* Task objective *
Within the listing below, how many lines hold "ring"? Reply with that number and no other text.

* Input for this task *
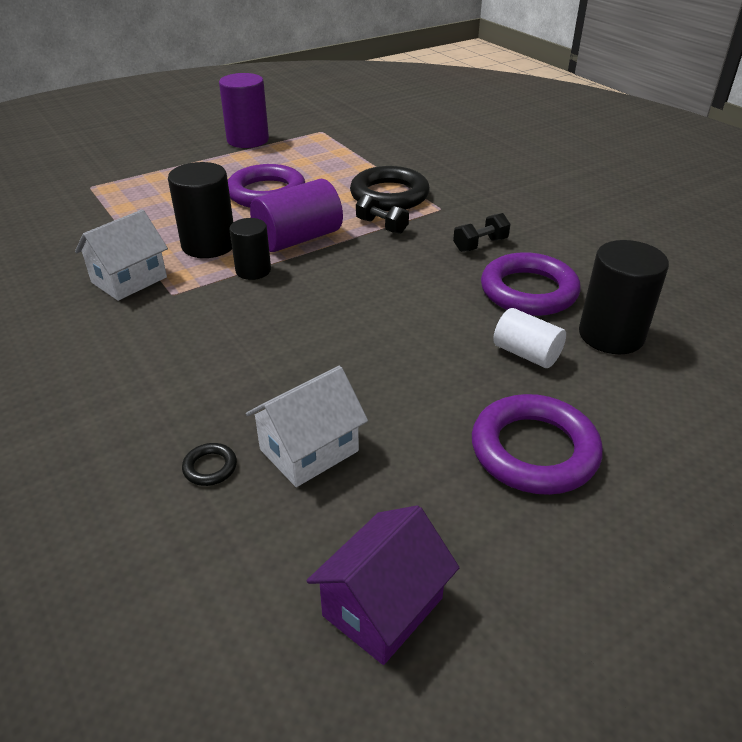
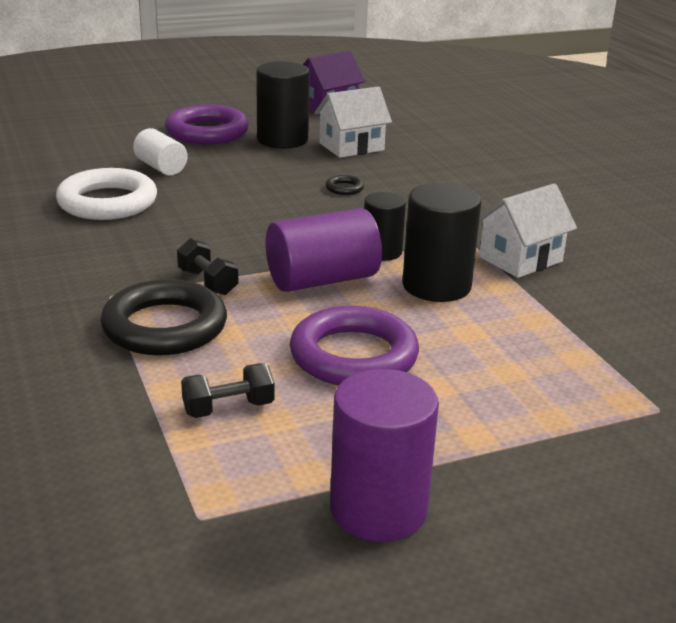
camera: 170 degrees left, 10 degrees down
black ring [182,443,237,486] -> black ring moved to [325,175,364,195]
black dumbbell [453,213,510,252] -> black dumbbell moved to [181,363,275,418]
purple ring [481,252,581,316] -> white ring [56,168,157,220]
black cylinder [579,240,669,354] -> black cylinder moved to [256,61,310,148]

* * *

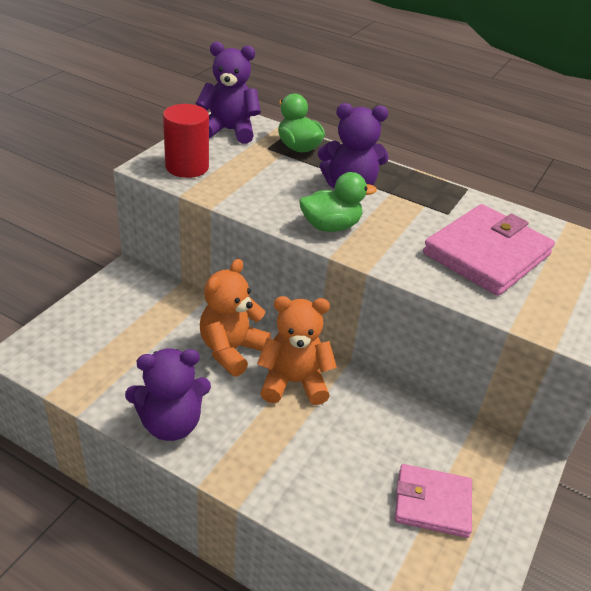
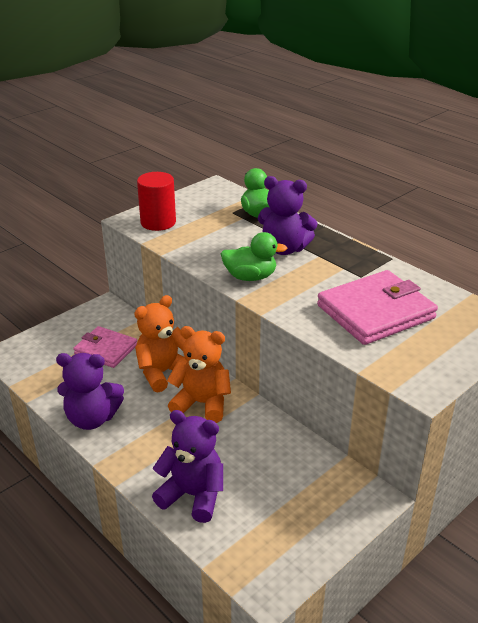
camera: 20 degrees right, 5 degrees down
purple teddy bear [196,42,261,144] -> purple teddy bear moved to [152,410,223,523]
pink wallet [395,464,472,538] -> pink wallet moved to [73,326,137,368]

* Solution for this task *
2